WORK ITEM ▸ Retype every line below precisely as it appears.

INPUT DATA ▸
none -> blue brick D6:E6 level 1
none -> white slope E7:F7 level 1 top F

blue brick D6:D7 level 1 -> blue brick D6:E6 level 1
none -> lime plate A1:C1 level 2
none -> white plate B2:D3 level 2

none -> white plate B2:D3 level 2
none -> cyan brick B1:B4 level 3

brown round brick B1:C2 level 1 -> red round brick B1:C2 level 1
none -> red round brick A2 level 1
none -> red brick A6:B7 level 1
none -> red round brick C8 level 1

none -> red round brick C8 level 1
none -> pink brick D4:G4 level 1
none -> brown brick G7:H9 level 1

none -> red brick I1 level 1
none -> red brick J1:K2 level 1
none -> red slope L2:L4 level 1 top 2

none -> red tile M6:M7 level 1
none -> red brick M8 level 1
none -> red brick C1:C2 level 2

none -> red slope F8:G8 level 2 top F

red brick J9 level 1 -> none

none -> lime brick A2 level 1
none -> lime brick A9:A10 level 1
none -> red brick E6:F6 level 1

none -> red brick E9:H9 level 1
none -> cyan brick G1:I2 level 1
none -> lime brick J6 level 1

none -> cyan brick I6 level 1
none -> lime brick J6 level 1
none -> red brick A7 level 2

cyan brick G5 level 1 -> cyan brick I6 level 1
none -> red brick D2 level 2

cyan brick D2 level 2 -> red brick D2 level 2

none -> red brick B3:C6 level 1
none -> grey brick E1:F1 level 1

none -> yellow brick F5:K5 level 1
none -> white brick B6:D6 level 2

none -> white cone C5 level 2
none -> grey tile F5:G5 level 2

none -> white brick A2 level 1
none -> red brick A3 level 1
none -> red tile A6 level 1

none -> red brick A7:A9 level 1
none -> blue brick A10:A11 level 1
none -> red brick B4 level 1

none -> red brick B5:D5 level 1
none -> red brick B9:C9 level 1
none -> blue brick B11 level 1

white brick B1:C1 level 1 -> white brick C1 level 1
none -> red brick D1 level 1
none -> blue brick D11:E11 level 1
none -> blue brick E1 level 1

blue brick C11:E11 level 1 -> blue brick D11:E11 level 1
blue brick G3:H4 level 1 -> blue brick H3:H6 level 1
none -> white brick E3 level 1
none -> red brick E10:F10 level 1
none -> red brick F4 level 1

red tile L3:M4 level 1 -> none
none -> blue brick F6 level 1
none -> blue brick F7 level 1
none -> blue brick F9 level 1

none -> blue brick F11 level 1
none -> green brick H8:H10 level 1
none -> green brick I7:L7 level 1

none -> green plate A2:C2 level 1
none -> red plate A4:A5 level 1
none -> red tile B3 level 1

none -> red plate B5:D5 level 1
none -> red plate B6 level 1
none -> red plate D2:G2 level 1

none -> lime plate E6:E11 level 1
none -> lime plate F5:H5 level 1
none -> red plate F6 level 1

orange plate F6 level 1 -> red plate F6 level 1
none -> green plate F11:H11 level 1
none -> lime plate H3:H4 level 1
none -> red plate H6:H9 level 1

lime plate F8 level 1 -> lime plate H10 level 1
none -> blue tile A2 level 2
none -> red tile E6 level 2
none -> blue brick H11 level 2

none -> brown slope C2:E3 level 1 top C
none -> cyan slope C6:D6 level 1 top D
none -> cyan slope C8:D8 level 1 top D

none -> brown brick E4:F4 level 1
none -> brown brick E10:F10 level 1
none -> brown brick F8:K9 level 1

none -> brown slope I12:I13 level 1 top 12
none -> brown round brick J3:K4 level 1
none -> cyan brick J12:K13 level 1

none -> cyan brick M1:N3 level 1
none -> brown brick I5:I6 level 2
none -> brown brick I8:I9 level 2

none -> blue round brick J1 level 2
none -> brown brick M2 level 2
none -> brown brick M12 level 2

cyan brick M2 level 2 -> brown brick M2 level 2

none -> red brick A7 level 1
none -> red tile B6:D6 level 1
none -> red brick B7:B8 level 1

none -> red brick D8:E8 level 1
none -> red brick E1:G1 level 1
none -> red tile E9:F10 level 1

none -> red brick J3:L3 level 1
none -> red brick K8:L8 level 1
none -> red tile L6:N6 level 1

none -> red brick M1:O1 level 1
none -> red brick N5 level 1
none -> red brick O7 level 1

FINISHED EXERCISE ▸
none -> blue brick D6:E6 level 1
none -> white slope E7:F7 level 1 top F

blue brick D6:D7 level 1 -> blue brick D6:E6 level 1
none -> lime plate A1:C1 level 2
none -> white plate B2:D3 level 2

none -> white plate B2:D3 level 2
none -> cyan brick B1:B4 level 3

brown round brick B1:C2 level 1 -> red round brick B1:C2 level 1
none -> red round brick A2 level 1
none -> red brick A6:B7 level 1
none -> red round brick C8 level 1

none -> red round brick C8 level 1
none -> pink brick D4:G4 level 1
none -> brown brick G7:H9 level 1

none -> red brick I1 level 1
none -> red brick J1:K2 level 1
none -> red slope L2:L4 level 1 top 2

none -> red tile M6:M7 level 1
none -> red brick M8 level 1
none -> red brick C1:C2 level 2

none -> red slope F8:G8 level 2 top F

red brick J9 level 1 -> none

none -> lime brick A2 level 1
none -> lime brick A9:A10 level 1
none -> red brick E6:F6 level 1

none -> red brick E9:H9 level 1
none -> cyan brick G1:I2 level 1
none -> lime brick J6 level 1

none -> cyan brick I6 level 1
none -> lime brick J6 level 1
none -> red brick A7 level 2

cyan brick G5 level 1 -> cyan brick I6 level 1
none -> red brick D2 level 2

cyan brick D2 level 2 -> red brick D2 level 2

none -> red brick B3:C6 level 1
none -> grey brick E1:F1 level 1

none -> yellow brick F5:K5 level 1
none -> white brick B6:D6 level 2

none -> white cone C5 level 2
none -> grey tile F5:G5 level 2

none -> white brick A2 level 1
none -> red brick A3 level 1
none -> red tile A6 level 1

none -> red brick A7:A9 level 1
none -> blue brick A10:A11 level 1
none -> red brick B4 level 1

none -> red brick B5:D5 level 1
none -> red brick B9:C9 level 1
none -> blue brick B11 level 1

white brick B1:C1 level 1 -> white brick C1 level 1
none -> red brick D1 level 1
none -> blue brick D11:E11 level 1
none -> blue brick E1 level 1

blue brick C11:E11 level 1 -> blue brick D11:E11 level 1
blue brick G3:H4 level 1 -> blue brick H3:H6 level 1
none -> white brick E3 level 1
none -> red brick E10:F10 level 1
none -> red brick F4 level 1

red tile L3:M4 level 1 -> none
none -> blue brick F6 level 1
none -> blue brick F7 level 1
none -> blue brick F9 level 1

none -> blue brick F11 level 1
none -> green brick H8:H10 level 1
none -> green brick I7:L7 level 1

none -> green plate A2:C2 level 1
none -> red plate A4:A5 level 1
none -> red tile B3 level 1

none -> red plate B5:D5 level 1
none -> red plate B6 level 1
none -> red plate D2:G2 level 1

none -> lime plate E6:E11 level 1
none -> lime plate F5:H5 level 1
none -> red plate F6 level 1

orange plate F6 level 1 -> red plate F6 level 1
none -> green plate F11:H11 level 1
none -> lime plate H3:H4 level 1
none -> red plate H6:H9 level 1

lime plate F8 level 1 -> lime plate H10 level 1
none -> blue tile A2 level 2
none -> red tile E6 level 2
none -> blue brick H11 level 2

none -> brown slope C2:E3 level 1 top C
none -> cyan slope C6:D6 level 1 top D
none -> cyan slope C8:D8 level 1 top D

none -> brown brick E4:F4 level 1
none -> brown brick E10:F10 level 1
none -> brown brick F8:K9 level 1

none -> brown slope I12:I13 level 1 top 12
none -> brown round brick J3:K4 level 1
none -> cyan brick J12:K13 level 1

none -> cyan brick M1:N3 level 1
none -> brown brick I5:I6 level 2
none -> brown brick I8:I9 level 2

none -> blue round brick J1 level 2
none -> brown brick M2 level 2
none -> brown brick M12 level 2

cyan brick M2 level 2 -> brown brick M2 level 2

none -> red brick A7 level 1
none -> red tile B6:D6 level 1
none -> red brick B7:B8 level 1

none -> red brick D8:E8 level 1
none -> red brick E1:G1 level 1
none -> red tile E9:F10 level 1

none -> red brick J3:L3 level 1
none -> red brick K8:L8 level 1
none -> red tile L6:N6 level 1

none -> red brick M1:O1 level 1
none -> red brick N5 level 1
none -> red brick O7 level 1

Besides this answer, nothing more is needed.